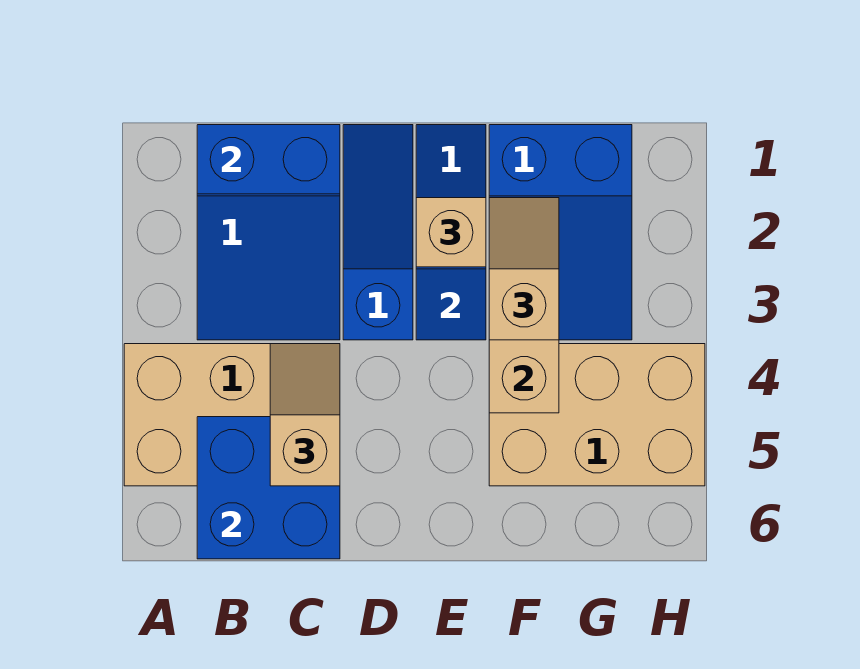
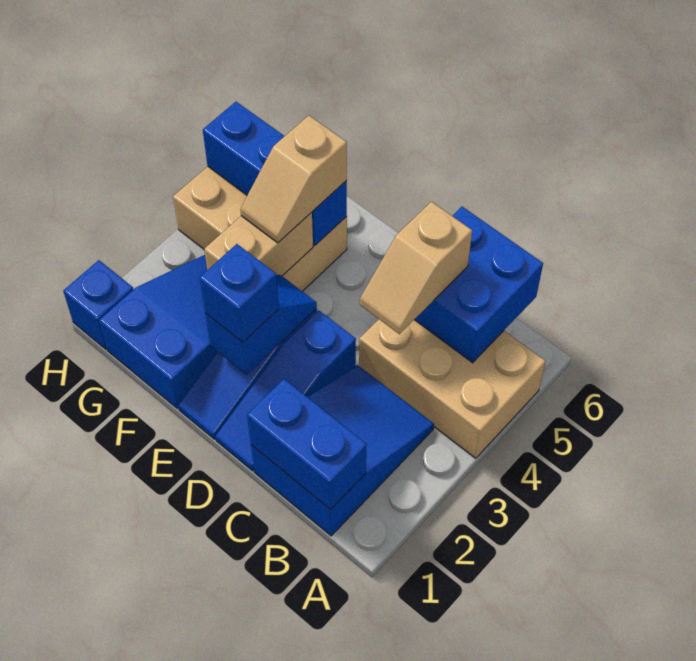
tan brick E2 level 3 -> blue brick E2 level 3
tan slope F2:F3 level 3 top 3 -> tan slope F4:F5 level 3 top 5
none -> blue brick F5:H5 level 2
none -> blue brick H1 level 1

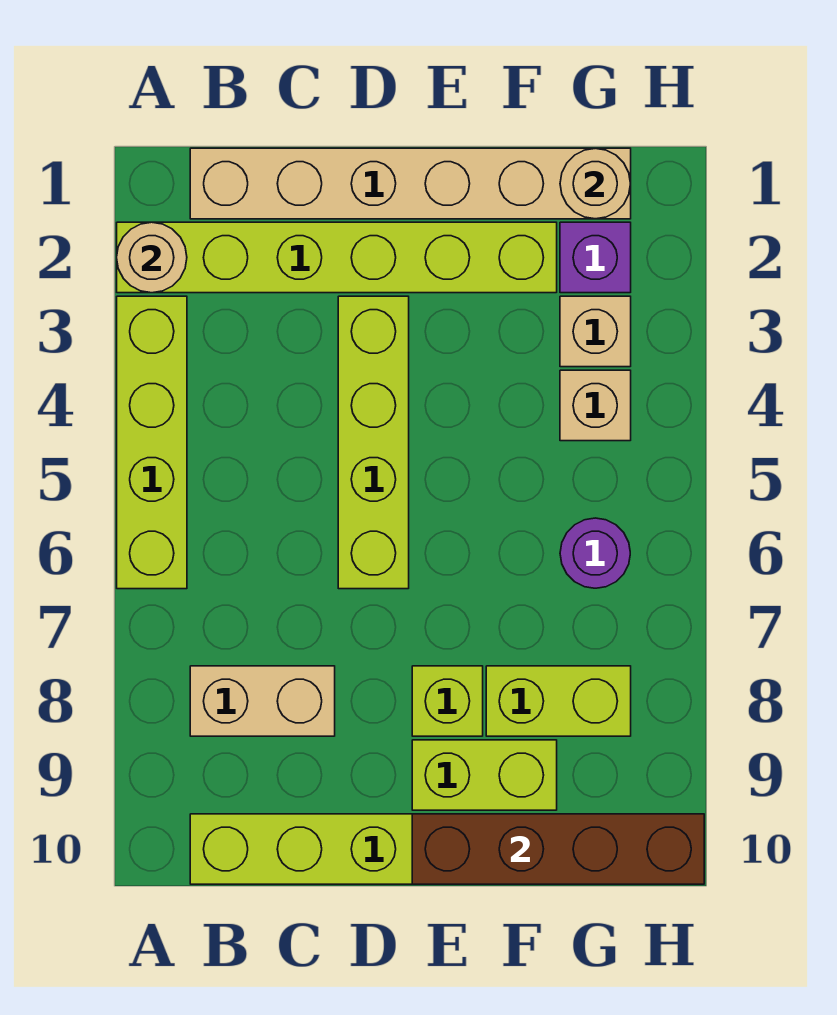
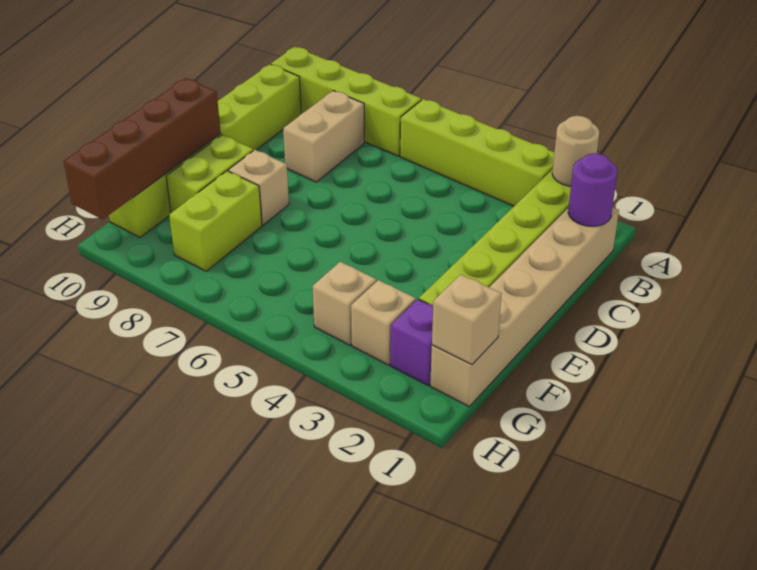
lime brick D3:D6 level 1 -> lime brick A7:A10 level 1
lime brick E8 level 1 -> tan brick E8 level 1
tan round brick G1 level 2 -> tan brick G1 level 2
purple round brick G6 level 1 -> purple round brick B1 level 2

— What to do —
Return each line of the data above that includes the word "blue".

— Answer for the task —
tan brick E2 level 3 -> blue brick E2 level 3
none -> blue brick F5:H5 level 2
none -> blue brick H1 level 1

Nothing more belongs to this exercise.